* [EXERCISE]
Present as a numbered list the rows from the line containing "gray line: moved 1 px up" up to and including the line containing "pink semicircle: moved 2 px down", omitting any blank lines.
══ RECORD EXCERPTS ══
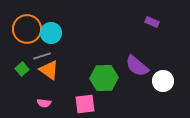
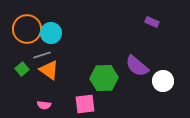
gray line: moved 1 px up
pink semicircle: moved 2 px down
═══
══ RECORD EXCERPTS ══
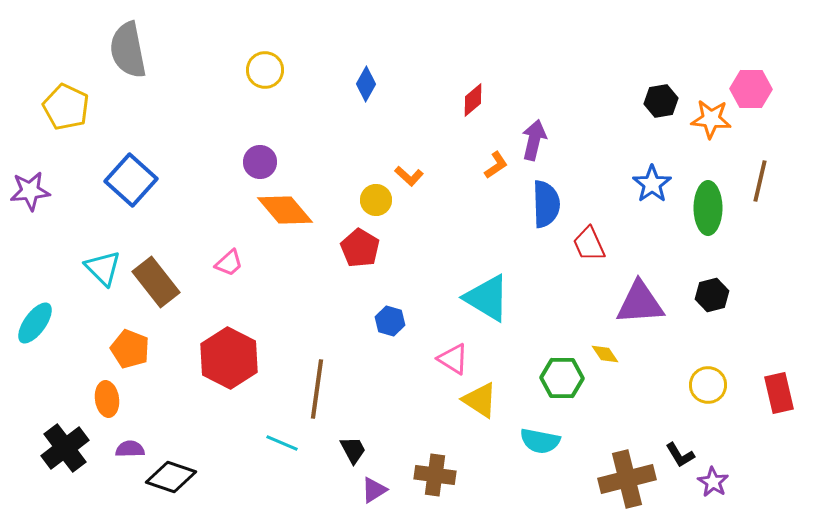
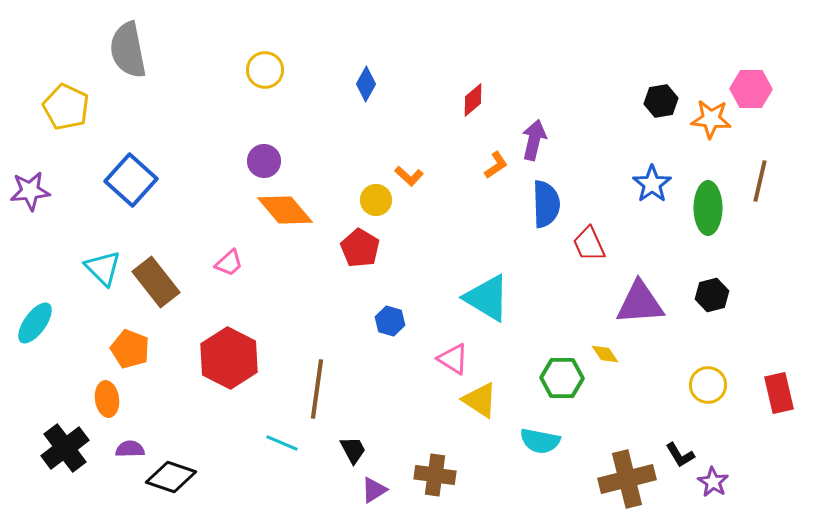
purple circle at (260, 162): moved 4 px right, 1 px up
═══
══ RECORD EXCERPTS ══
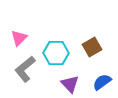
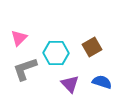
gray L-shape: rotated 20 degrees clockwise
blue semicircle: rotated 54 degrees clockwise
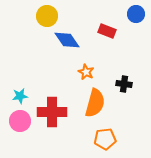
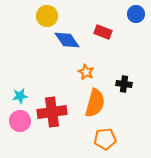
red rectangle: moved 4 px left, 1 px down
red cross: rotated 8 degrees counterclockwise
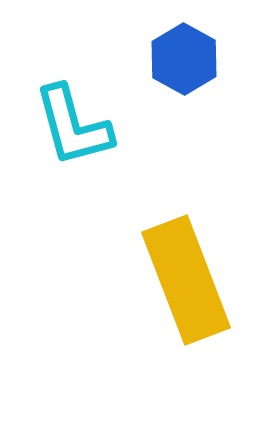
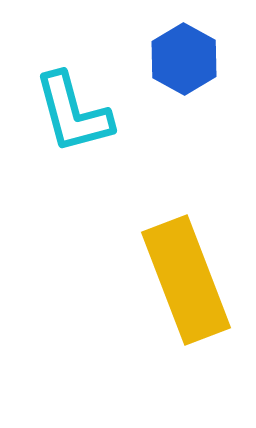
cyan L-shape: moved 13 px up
═══
* [RESPONSE TO THIS EXERCISE]
1. gray line: moved 1 px up
2. pink semicircle: moved 2 px down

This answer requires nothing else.